* [YOUR TASK]: An exact copy of the data is required. No picture may appear in it.

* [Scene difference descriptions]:
------------

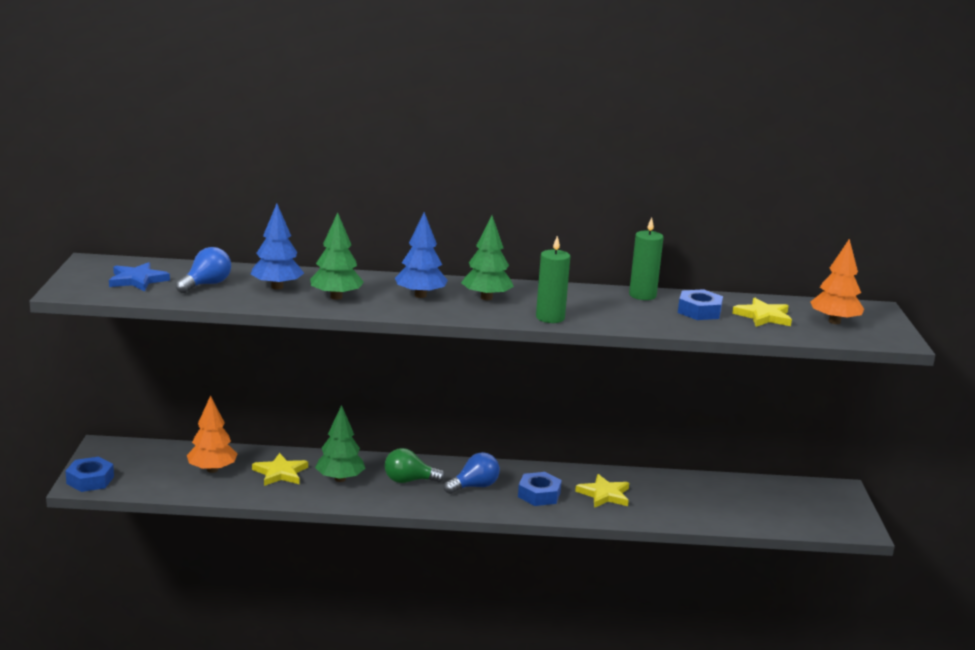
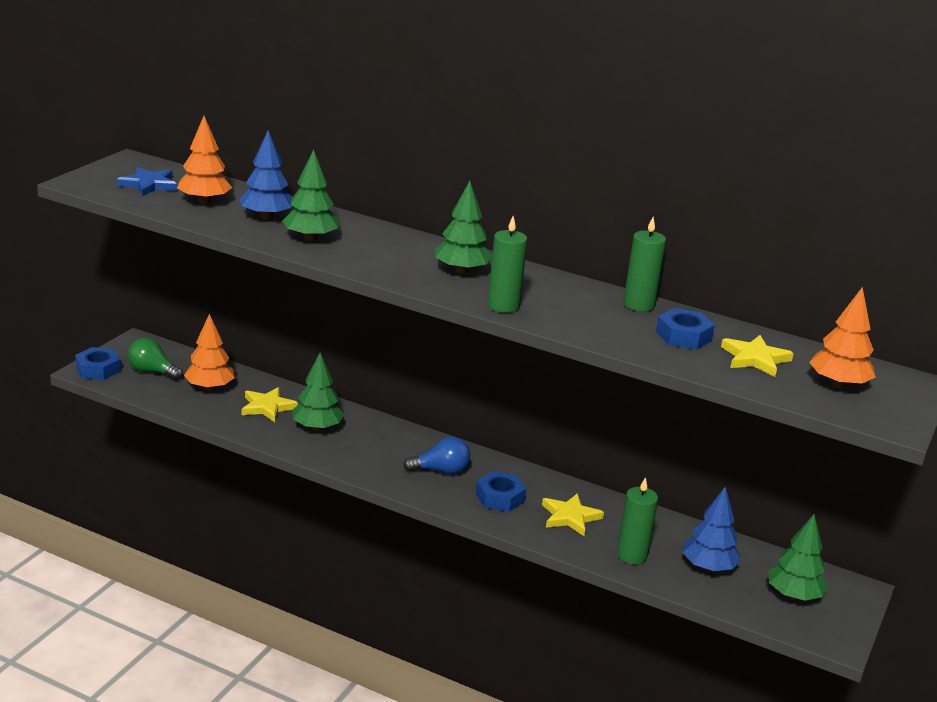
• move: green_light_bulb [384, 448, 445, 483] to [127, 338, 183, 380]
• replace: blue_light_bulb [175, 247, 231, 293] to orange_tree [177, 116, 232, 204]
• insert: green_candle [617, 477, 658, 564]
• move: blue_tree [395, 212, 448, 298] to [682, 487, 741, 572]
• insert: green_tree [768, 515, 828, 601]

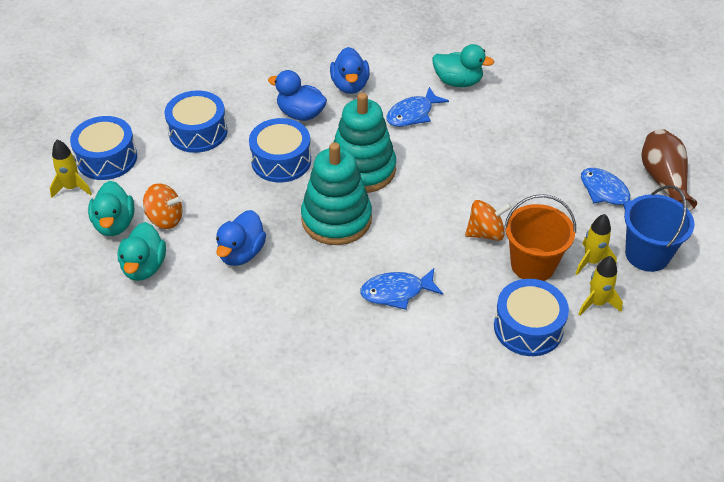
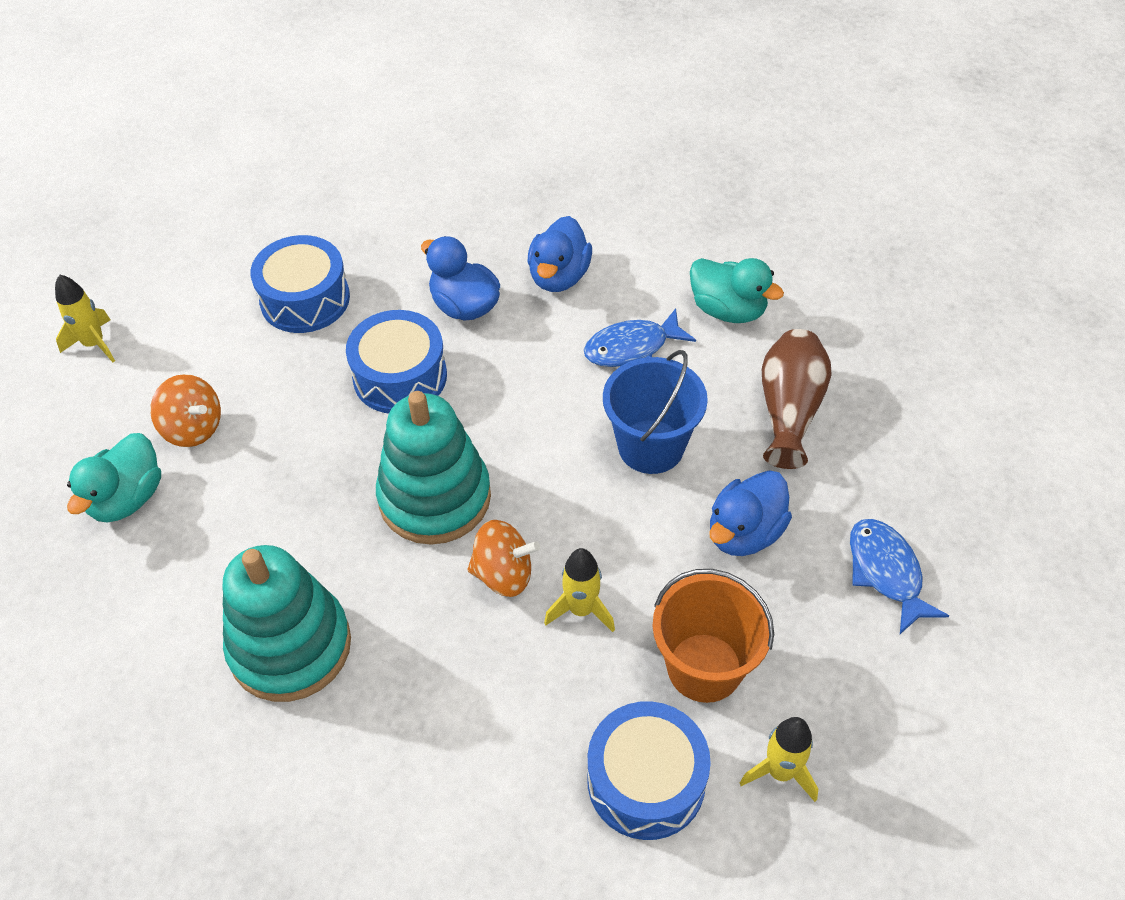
• move: turquoise_stacking_toy [334, 92, 396, 193] to [222, 545, 351, 702]
• move: orange_spinning_top [465, 200, 512, 241] to [467, 520, 540, 597]
• move: yellow_rocket [575, 214, 617, 275] to [544, 548, 615, 632]
• move: blue_bucket [624, 185, 694, 272] to [603, 350, 708, 474]
• move: blue_duck [216, 210, 266, 266] to [710, 470, 792, 556]
• move: brown_vase [641, 129, 697, 211] to [762, 329, 832, 469]
• delete: blue_drum [70, 116, 137, 180]
• delete: turquoise_duck [88, 181, 135, 236]
• delete: blue_fish [360, 268, 443, 310]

------------

* [EXPECTED ANSWER]:
• move: green_light_bulb [384, 448, 445, 483] to [127, 338, 183, 380]
• replace: blue_light_bulb [175, 247, 231, 293] to orange_tree [177, 116, 232, 204]
• insert: green_candle [617, 477, 658, 564]
• move: blue_tree [395, 212, 448, 298] to [682, 487, 741, 572]
• insert: green_tree [768, 515, 828, 601]

• move: turquoise_stacking_toy [334, 92, 396, 193] to [222, 545, 351, 702]
• move: orange_spinning_top [465, 200, 512, 241] to [467, 520, 540, 597]
• move: yellow_rocket [575, 214, 617, 275] to [544, 548, 615, 632]
• move: blue_bucket [624, 185, 694, 272] to [603, 350, 708, 474]
• move: blue_duck [216, 210, 266, 266] to [710, 470, 792, 556]
• move: brown_vase [641, 129, 697, 211] to [762, 329, 832, 469]
• delete: blue_drum [70, 116, 137, 180]
• delete: turquoise_duck [88, 181, 135, 236]
• delete: blue_fish [360, 268, 443, 310]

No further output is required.